> [BRIEF]: Each entry is to be given again precisely, and no picture may be carried over.
[PROVIDED DATA]
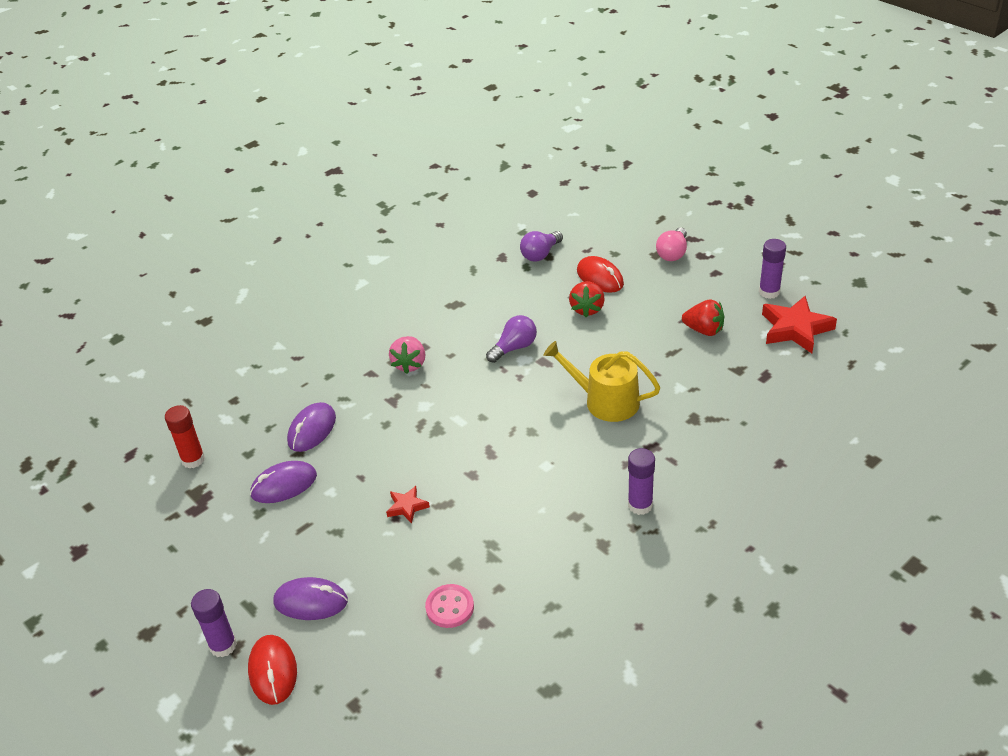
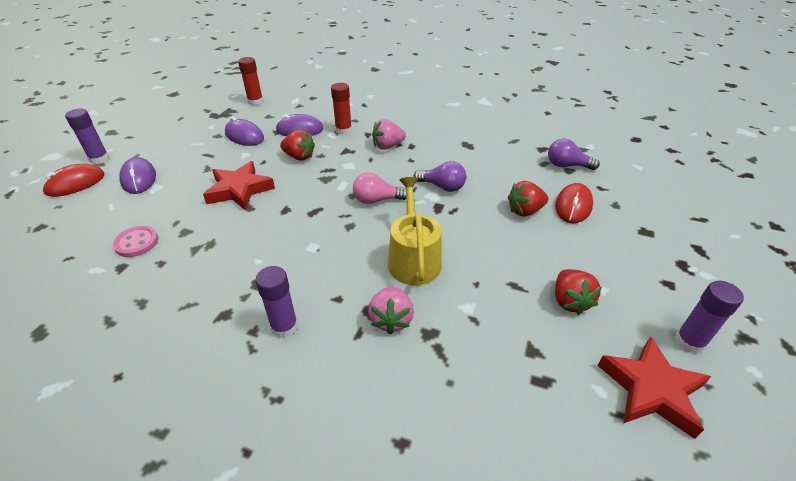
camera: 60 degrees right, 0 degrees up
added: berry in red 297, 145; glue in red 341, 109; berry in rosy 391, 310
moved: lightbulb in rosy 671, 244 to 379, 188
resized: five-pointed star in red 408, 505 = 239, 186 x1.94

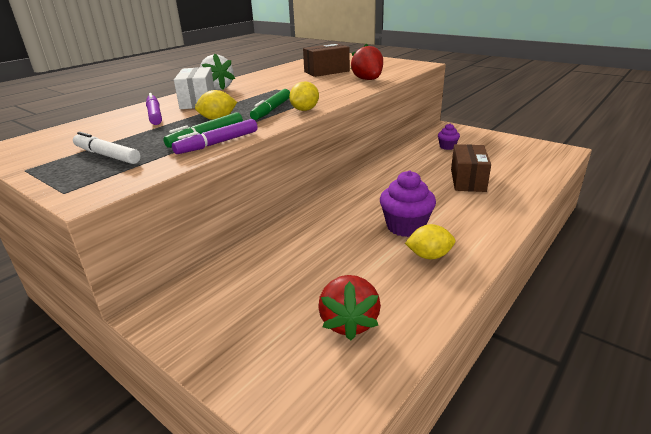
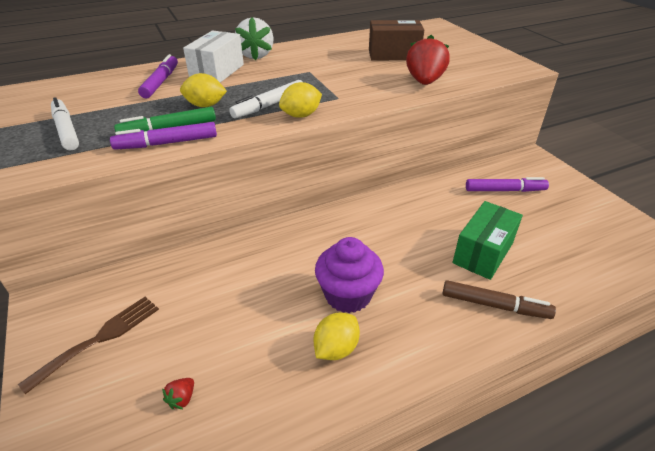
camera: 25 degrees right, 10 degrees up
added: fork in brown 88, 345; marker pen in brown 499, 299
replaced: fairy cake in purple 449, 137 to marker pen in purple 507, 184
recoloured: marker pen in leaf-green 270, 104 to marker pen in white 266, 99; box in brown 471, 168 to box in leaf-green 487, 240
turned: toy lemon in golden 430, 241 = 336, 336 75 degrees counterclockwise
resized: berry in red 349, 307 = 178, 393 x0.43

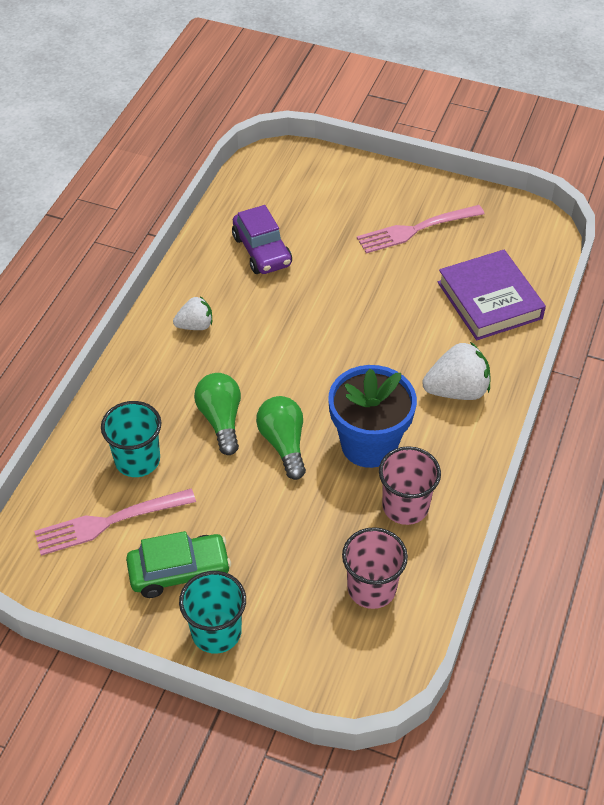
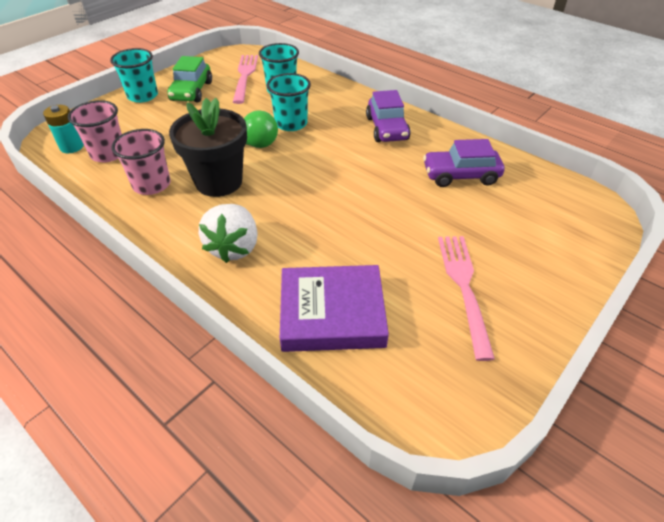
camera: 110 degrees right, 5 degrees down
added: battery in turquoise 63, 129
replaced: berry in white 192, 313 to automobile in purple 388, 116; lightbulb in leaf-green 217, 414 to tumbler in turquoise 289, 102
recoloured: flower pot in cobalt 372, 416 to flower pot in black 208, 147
[/PROVIDED DATA]
> [EXERCISE RESPONSE]:
camera: 60 degrees right, 0 degrees up
added: berry in red 297, 145; glue in red 341, 109; berry in rosy 391, 310
moved: lightbulb in rosy 671, 244 to 379, 188
resized: five-pointed star in red 408, 505 = 239, 186 x1.94

camera: 25 degrees right, 10 degrees up
added: fork in brown 88, 345; marker pen in brown 499, 299
replaced: fairy cake in purple 449, 137 to marker pen in purple 507, 184
recoloured: marker pen in leaf-green 270, 104 to marker pen in white 266, 99; box in brown 471, 168 to box in leaf-green 487, 240
turned: toy lemon in golden 430, 241 = 336, 336 75 degrees counterclockwise
resized: berry in red 349, 307 = 178, 393 x0.43

camera: 110 degrees right, 5 degrees down
added: battery in turquoise 63, 129
replaced: berry in white 192, 313 to automobile in purple 388, 116; lightbulb in leaf-green 217, 414 to tumbler in turquoise 289, 102
recoloured: flower pot in cobalt 372, 416 to flower pot in black 208, 147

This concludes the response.